╭──
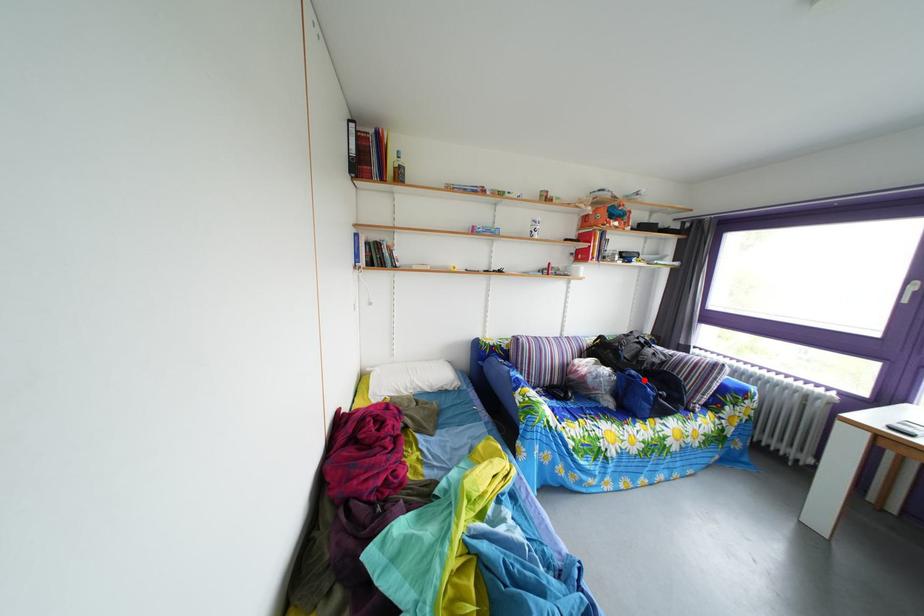
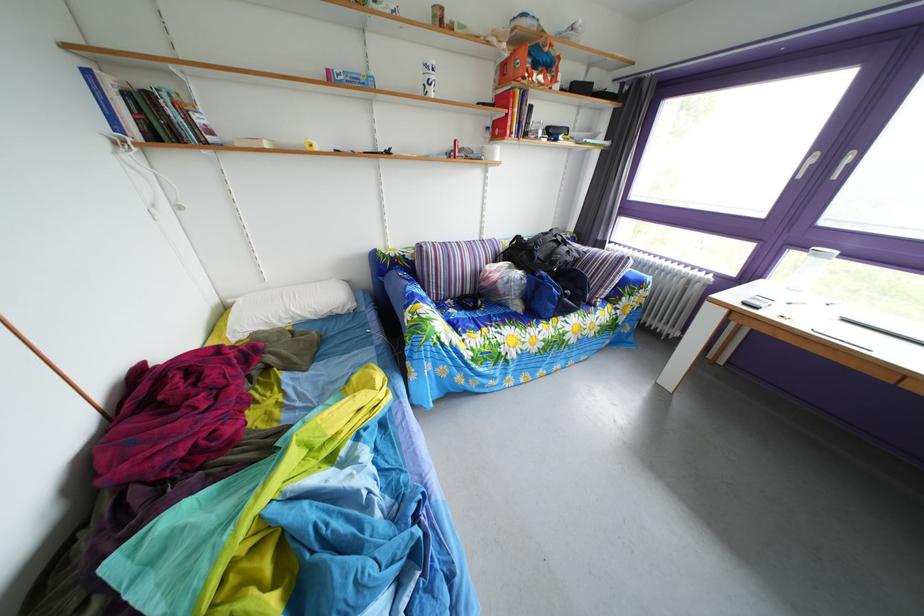
In the second image, find the point that corresponds to the highlighted location in the first image.

(553, 282)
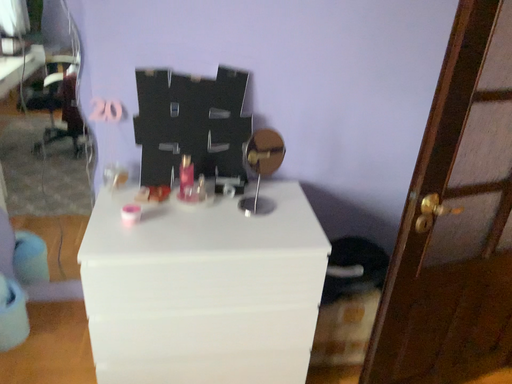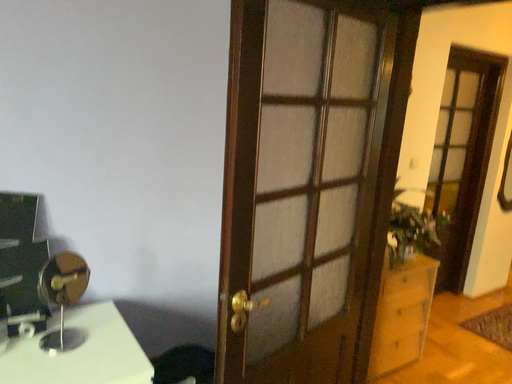
Question: How did the camera likely rotate when shooting the video?

Choices:
 (A) rotated downward
 (B) rotated upward

Answer: (B)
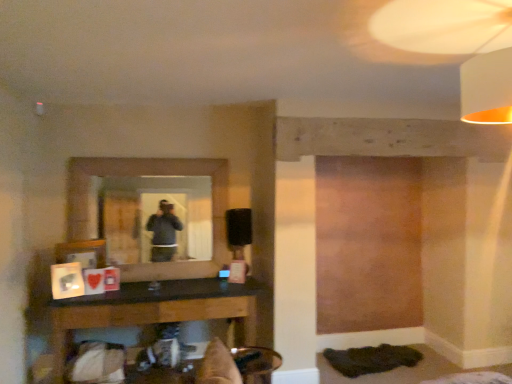
Question: From the image's perspective, is white fabric lampshade at upper right located above or below matte glass mirror at center?

Choices:
 (A) below
 (B) above

Answer: (B)

Question: In terms of height, does white fabric lampshade at upper right look taller or shorter compared to matte glass mirror at center?

Choices:
 (A) short
 (B) tall

Answer: (A)

Question: Based on their relative distances, which object is farther from the matte glass mirror at center?

Choices:
 (A) white fabric lampshade at upper right
 (B) black matte table lamp at center
 (C) black wood table at lower center
 (D) metallic gold swivel chair at lower center

Answer: (A)

Question: Based on their relative distances, which object is nearer to the white fabric lampshade at upper right?

Choices:
 (A) black wood table at lower center
 (B) metallic gold swivel chair at lower center
 (C) matte glass mirror at center
 (D) black matte table lamp at center

Answer: (B)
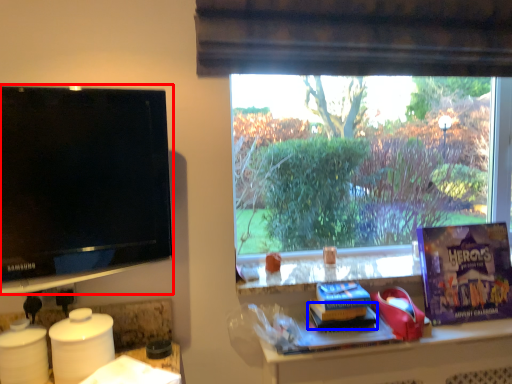
Question: Which point is further to the camera, television (highlighted by a red box) or book (highlighted by a blue box)?

Choices:
 (A) television
 (B) book

Answer: (B)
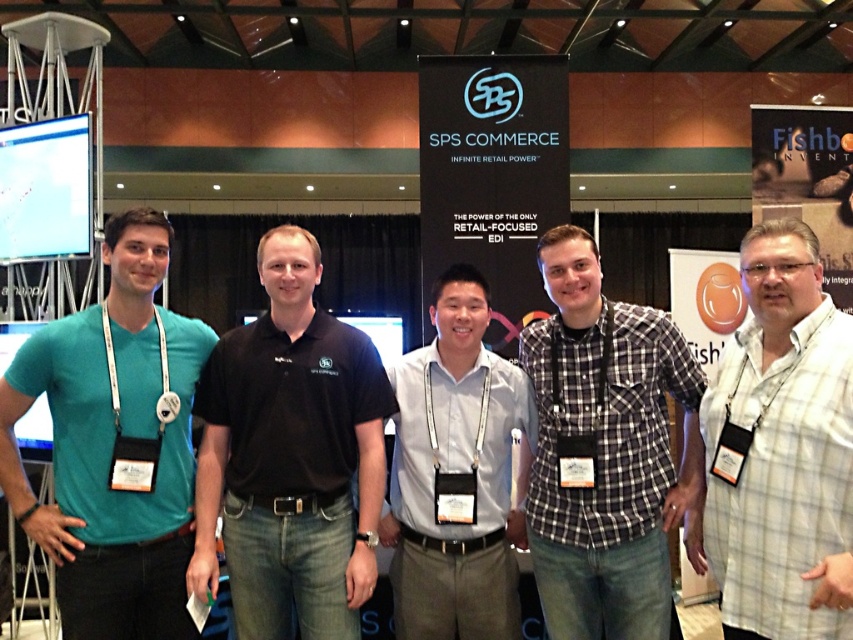
Question: Among these objects, which one is nearest to the camera?

Choices:
 (A) black cotton polo shirt at center
 (B) light gray shirt at center
 (C) checkered fabric shirt at center

Answer: (A)

Question: Is white checkered shirt at center closer to camera compared to light gray shirt at center?

Choices:
 (A) no
 (B) yes

Answer: (B)

Question: Can you confirm if white checkered shirt at center is positioned to the right of checkered fabric shirt at center?

Choices:
 (A) no
 (B) yes

Answer: (B)

Question: Which of the following is the farthest from the observer?

Choices:
 (A) black cotton polo shirt at center
 (B) white checkered shirt at center
 (C) checkered fabric shirt at center
 (D) teal matte t-shirt at left

Answer: (C)

Question: Considering the relative positions of black cotton polo shirt at center and checkered fabric shirt at center in the image provided, where is black cotton polo shirt at center located with respect to checkered fabric shirt at center?

Choices:
 (A) left
 (B) right

Answer: (A)

Question: Which point is farther to the camera?

Choices:
 (A) coord(289,531)
 (B) coord(468,321)

Answer: (B)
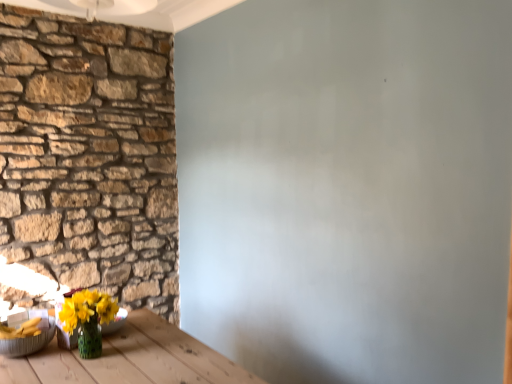
Question: Which is correct: natural stone wall at left is inside translucent glass vase at lower left, positioned as the 1th bowl in right-to-left order, or outside of it?

Choices:
 (A) inside
 (B) outside

Answer: (B)

Question: Is natural stone wall at left to the left or to the right of translucent glass vase at lower left, positioned as the 1th bowl in right-to-left order, in the image?

Choices:
 (A) right
 (B) left

Answer: (B)

Question: Which object is positioned closest to the metallic silver bowl at lower left, the first bowl from the left?

Choices:
 (A) translucent glass vase at lower left, positioned as the 1th bowl in right-to-left order
 (B) natural stone wall at left

Answer: (A)

Question: Considering the real-world distances, which object is closest to the translucent glass vase at lower left, which appears as the 2th bowl when viewed from the left?

Choices:
 (A) natural stone wall at left
 (B) metallic silver bowl at lower left, which is the second bowl in right-to-left order

Answer: (B)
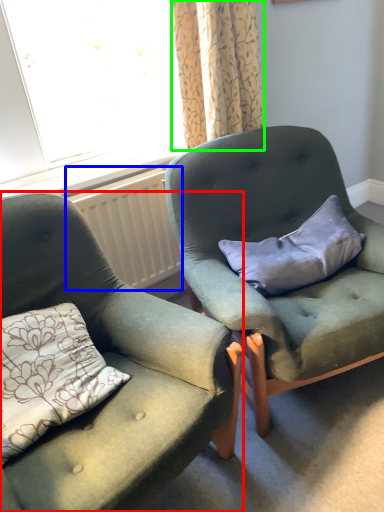
Question: Considering the real-world distances, which object is farthest from chair (highlighted by a red box)? radiator (highlighted by a blue box) or curtain (highlighted by a green box)?

Choices:
 (A) radiator
 (B) curtain

Answer: (B)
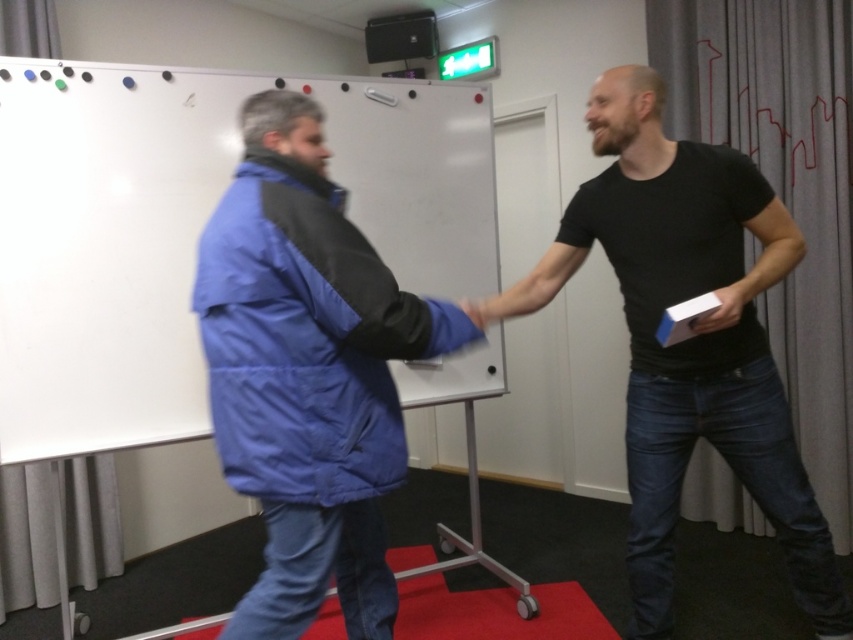
Question: Is white matte board at center smaller than blue puffy jacket at center?

Choices:
 (A) yes
 (B) no

Answer: (B)

Question: Is blue puffy jacket at center wider than black matte shirt at center?

Choices:
 (A) yes
 (B) no

Answer: (B)

Question: Which is farther from the matte black hand at center?

Choices:
 (A) blue puffy jacket at center
 (B) black matte shirt at center
 (C) white matte board at center

Answer: (C)

Question: Does white matte board at center appear on the right side of matte black hand at center?

Choices:
 (A) no
 (B) yes

Answer: (A)

Question: Which object is farther from the camera taking this photo?

Choices:
 (A) matte black hand at center
 (B) white matte board at center
 (C) blue puffy jacket at center

Answer: (B)

Question: Which is farther from the matte black hand at center?

Choices:
 (A) black matte shirt at center
 (B) white matte board at center
 (C) blue puffy jacket at center

Answer: (B)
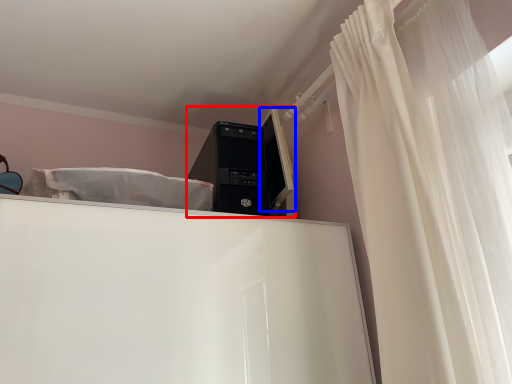
Question: Which point is closer to the camera, desktop computer (highlighted by a red box) or computer monitor (highlighted by a blue box)?

Choices:
 (A) desktop computer
 (B) computer monitor

Answer: (A)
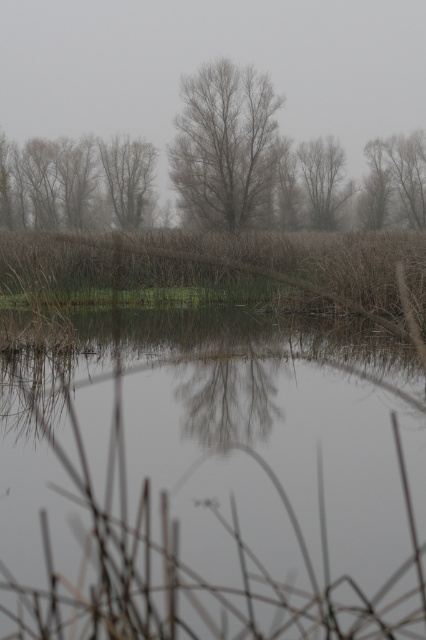
You are standing at the edge of the water in the serene misty landscape. There are two points marked in the scene. The first is at point coordinate (244, 173) and the second is at point coordinate (339, 186). Which of these two points is closer to your current position?

Point (244, 173) is closer to the camera than point (339, 186), so the first point is closer to your current position.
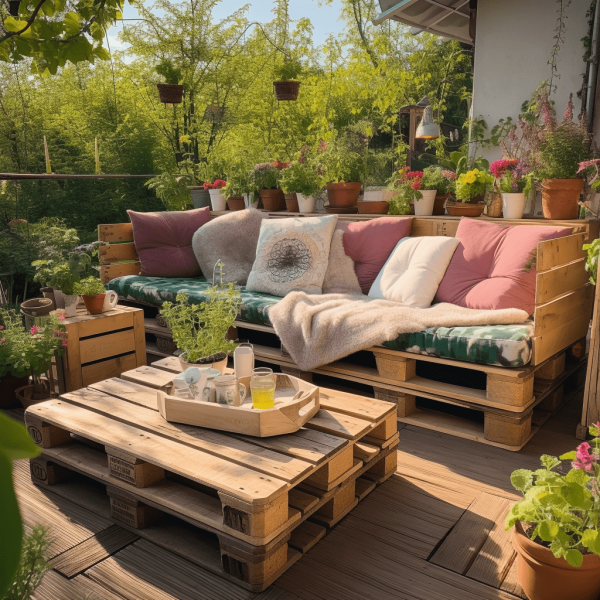
Find the location of `white mug`. white mug is located at coordinates (107, 305).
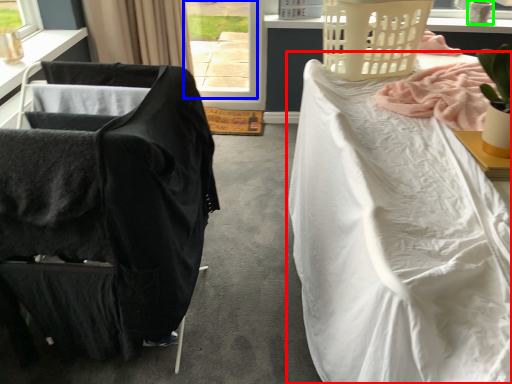
Question: Which is nearer to the bed (highlighted by a red box)? window (highlighted by a blue box) or lamp (highlighted by a green box).

Choices:
 (A) window
 (B) lamp

Answer: (B)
╰──
== Work to complete ==
Can you reproduce every row above word for word, leaving the pictures out?

== Task answer ==
In the second image, find the point that corresponds to the highlighted location in the first image.

(553, 282)
Question: How did the camera likely rotate when shooting the video?

Choices:
 (A) rotated downward
 (B) rotated upward

Answer: (B)
Question: From the image's perspective, is white fabric lampshade at upper right located above or below matte glass mirror at center?

Choices:
 (A) below
 (B) above

Answer: (B)

Question: In terms of height, does white fabric lampshade at upper right look taller or shorter compared to matte glass mirror at center?

Choices:
 (A) short
 (B) tall

Answer: (A)

Question: Based on their relative distances, which object is farther from the matte glass mirror at center?

Choices:
 (A) white fabric lampshade at upper right
 (B) black matte table lamp at center
 (C) black wood table at lower center
 (D) metallic gold swivel chair at lower center

Answer: (A)

Question: Based on their relative distances, which object is nearer to the white fabric lampshade at upper right?

Choices:
 (A) black wood table at lower center
 (B) metallic gold swivel chair at lower center
 (C) matte glass mirror at center
 (D) black matte table lamp at center

Answer: (B)
Question: Which point is further to the camera, television (highlighted by a red box) or book (highlighted by a blue box)?

Choices:
 (A) television
 (B) book

Answer: (B)
Question: Among these objects, which one is nearest to the camera?

Choices:
 (A) black cotton polo shirt at center
 (B) light gray shirt at center
 (C) checkered fabric shirt at center

Answer: (A)

Question: Is white checkered shirt at center closer to camera compared to light gray shirt at center?

Choices:
 (A) no
 (B) yes

Answer: (B)

Question: Can you confirm if white checkered shirt at center is positioned to the right of checkered fabric shirt at center?

Choices:
 (A) no
 (B) yes

Answer: (B)

Question: Which of the following is the farthest from the observer?

Choices:
 (A) black cotton polo shirt at center
 (B) white checkered shirt at center
 (C) checkered fabric shirt at center
 (D) teal matte t-shirt at left

Answer: (C)

Question: Considering the relative positions of black cotton polo shirt at center and checkered fabric shirt at center in the image provided, where is black cotton polo shirt at center located with respect to checkered fabric shirt at center?

Choices:
 (A) left
 (B) right

Answer: (A)

Question: Which point is farther to the camera?

Choices:
 (A) coord(289,531)
 (B) coord(468,321)

Answer: (B)
Question: Which is correct: natural stone wall at left is inside translucent glass vase at lower left, positioned as the 1th bowl in right-to-left order, or outside of it?

Choices:
 (A) inside
 (B) outside

Answer: (B)

Question: Is natural stone wall at left to the left or to the right of translucent glass vase at lower left, positioned as the 1th bowl in right-to-left order, in the image?

Choices:
 (A) right
 (B) left

Answer: (B)

Question: Which object is positioned closest to the metallic silver bowl at lower left, the first bowl from the left?

Choices:
 (A) translucent glass vase at lower left, positioned as the 1th bowl in right-to-left order
 (B) natural stone wall at left

Answer: (A)

Question: Considering the real-world distances, which object is closest to the translucent glass vase at lower left, which appears as the 2th bowl when viewed from the left?

Choices:
 (A) natural stone wall at left
 (B) metallic silver bowl at lower left, which is the second bowl in right-to-left order

Answer: (B)
Question: Considering the real-world distances, which object is farthest from chair (highlighted by a red box)? radiator (highlighted by a blue box) or curtain (highlighted by a green box)?

Choices:
 (A) radiator
 (B) curtain

Answer: (B)
Question: Is white matte board at center smaller than blue puffy jacket at center?

Choices:
 (A) yes
 (B) no

Answer: (B)

Question: Is blue puffy jacket at center wider than black matte shirt at center?

Choices:
 (A) yes
 (B) no

Answer: (B)

Question: Which is farther from the matte black hand at center?

Choices:
 (A) blue puffy jacket at center
 (B) black matte shirt at center
 (C) white matte board at center

Answer: (C)

Question: Does white matte board at center appear on the right side of matte black hand at center?

Choices:
 (A) no
 (B) yes

Answer: (A)

Question: Which object is farther from the camera taking this photo?

Choices:
 (A) matte black hand at center
 (B) white matte board at center
 (C) blue puffy jacket at center

Answer: (B)

Question: Which is farther from the matte black hand at center?

Choices:
 (A) black matte shirt at center
 (B) white matte board at center
 (C) blue puffy jacket at center

Answer: (B)
Question: Which point is closer to the camera, desktop computer (highlighted by a red box) or computer monitor (highlighted by a blue box)?

Choices:
 (A) desktop computer
 (B) computer monitor

Answer: (A)
You are standing at the edge of the water in the serene misty landscape. There are two points marked in the scene. The first is at point coordinate (244, 173) and the second is at point coordinate (339, 186). Which of these two points is closer to your current position?

Point (244, 173) is closer to the camera than point (339, 186), so the first point is closer to your current position.
Find the location of `white mug`. white mug is located at coordinates (107, 305).
Question: Which is nearer to the bed (highlighted by a red box)? window (highlighted by a blue box) or lamp (highlighted by a green box).

Choices:
 (A) window
 (B) lamp

Answer: (B)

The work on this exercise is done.